## [SUPPLIED DATA]

▶

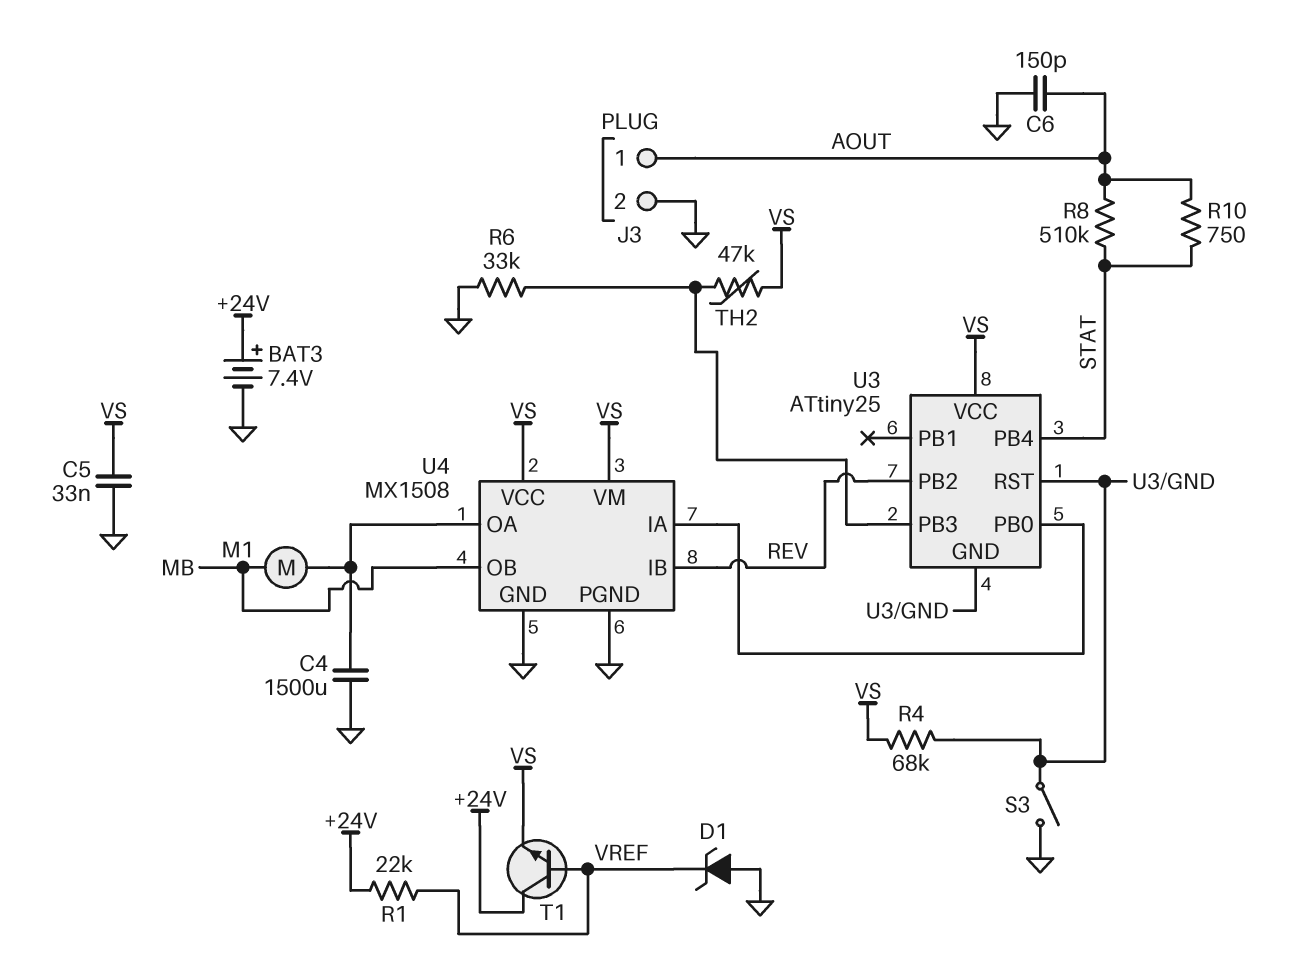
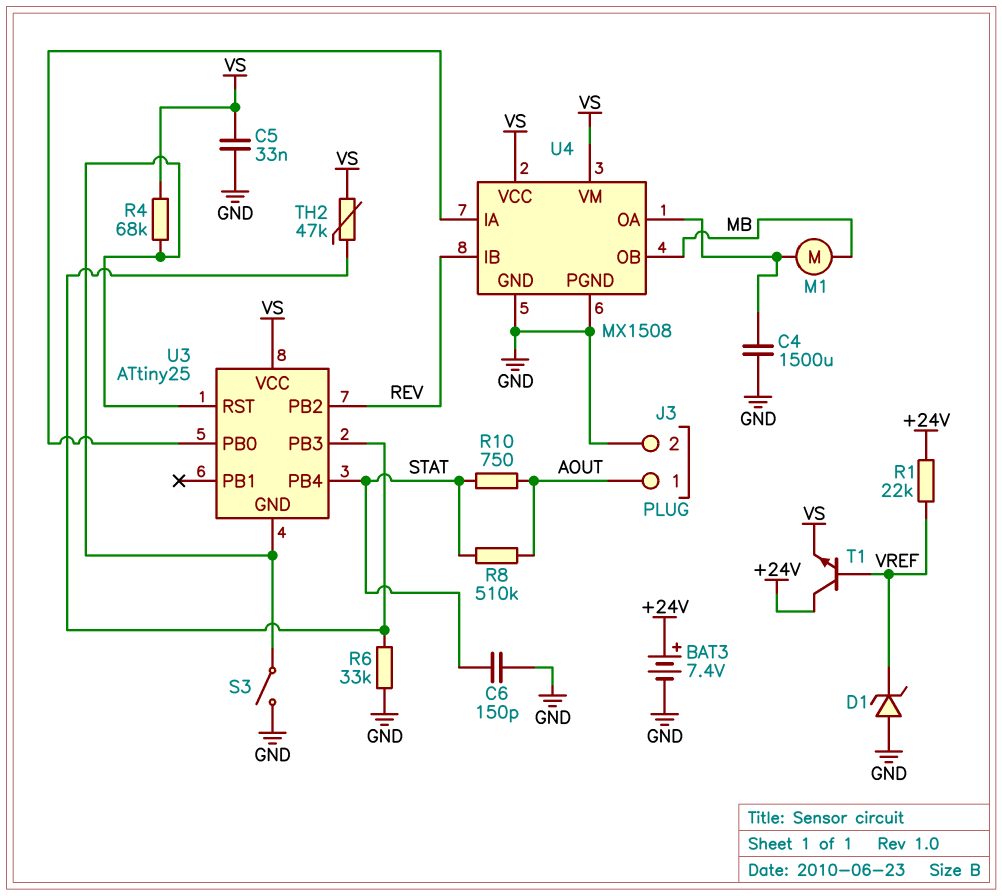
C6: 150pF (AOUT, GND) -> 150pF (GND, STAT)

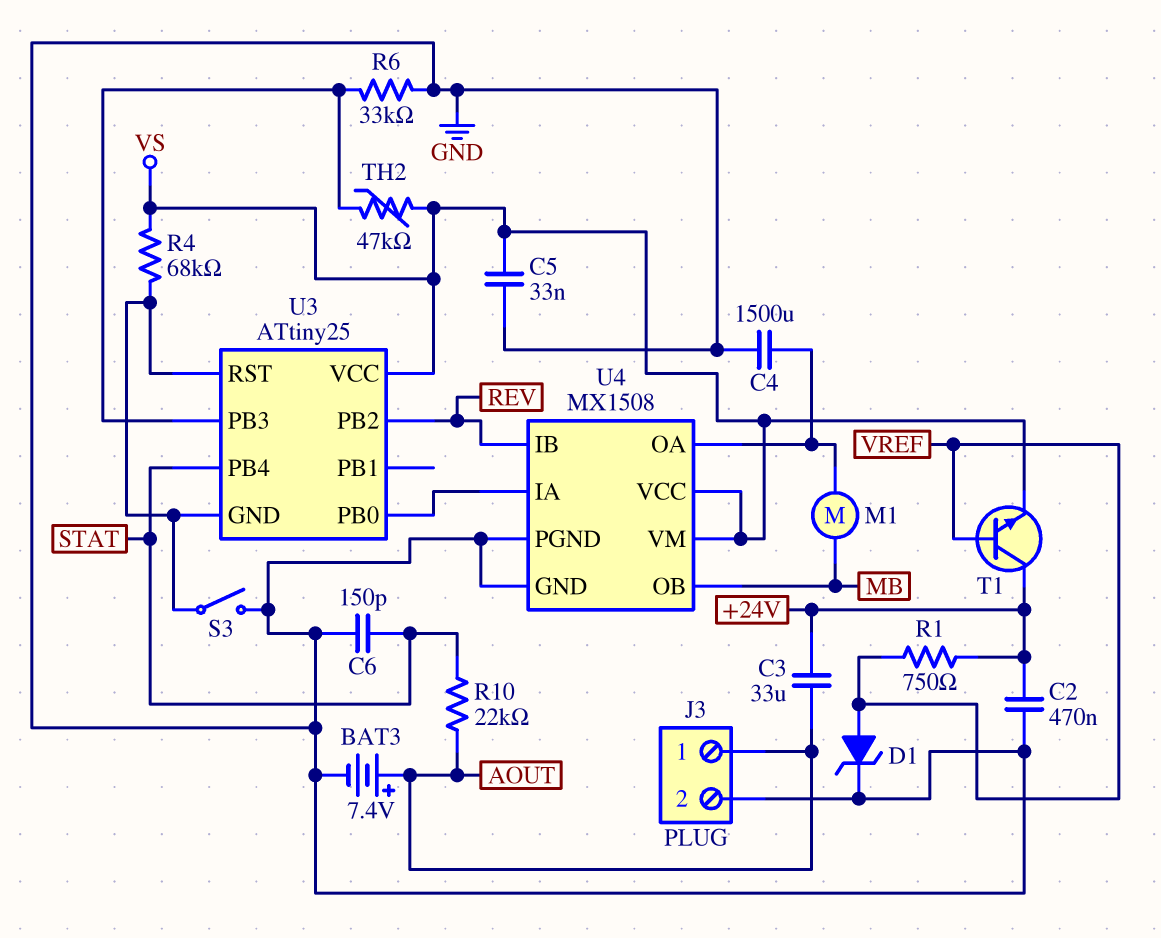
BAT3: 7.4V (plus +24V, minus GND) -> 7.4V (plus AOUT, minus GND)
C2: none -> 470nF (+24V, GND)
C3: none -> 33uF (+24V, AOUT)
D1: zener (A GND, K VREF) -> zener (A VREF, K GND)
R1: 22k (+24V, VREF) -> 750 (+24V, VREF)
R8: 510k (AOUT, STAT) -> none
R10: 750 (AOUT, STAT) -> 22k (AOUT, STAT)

◀
▶

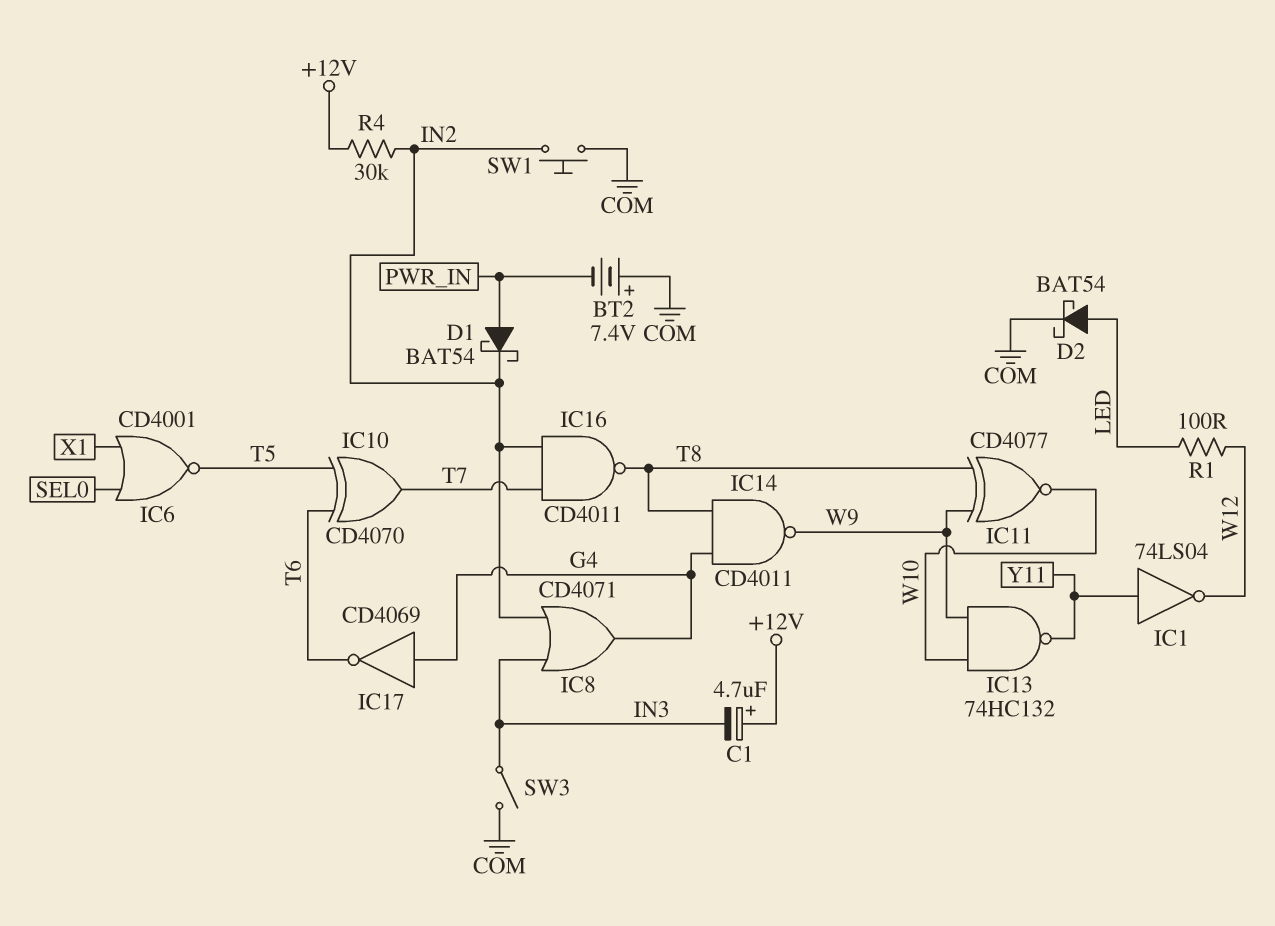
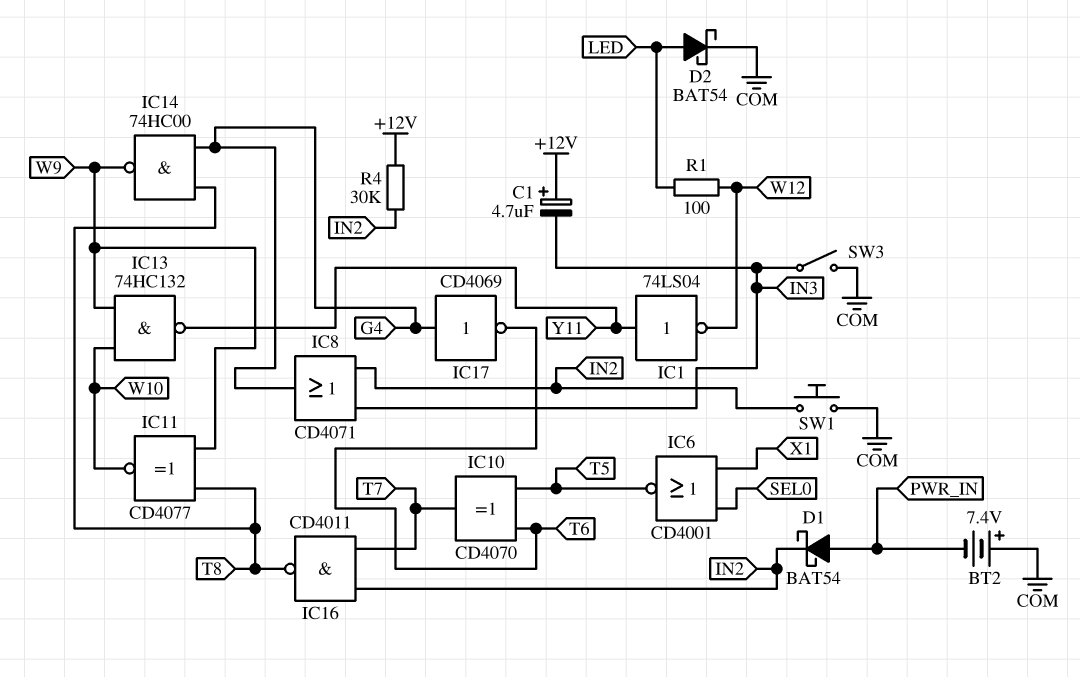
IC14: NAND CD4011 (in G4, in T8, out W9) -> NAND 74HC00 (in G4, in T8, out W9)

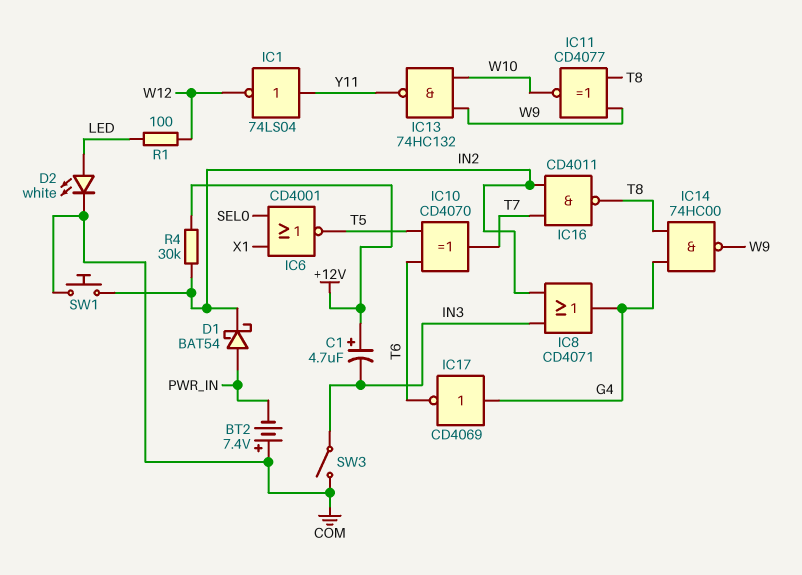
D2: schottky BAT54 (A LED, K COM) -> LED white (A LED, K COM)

◀

## [WHAT TO DO]
Go through the entries above and copy every line containing "AOUT".

## [RESPONSE]
C6: 150pF (AOUT, GND) -> 150pF (GND, STAT)
BAT3: 7.4V (plus +24V, minus GND) -> 7.4V (plus AOUT, minus GND)
C3: none -> 33uF (+24V, AOUT)
R8: 510k (AOUT, STAT) -> none
R10: 750 (AOUT, STAT) -> 22k (AOUT, STAT)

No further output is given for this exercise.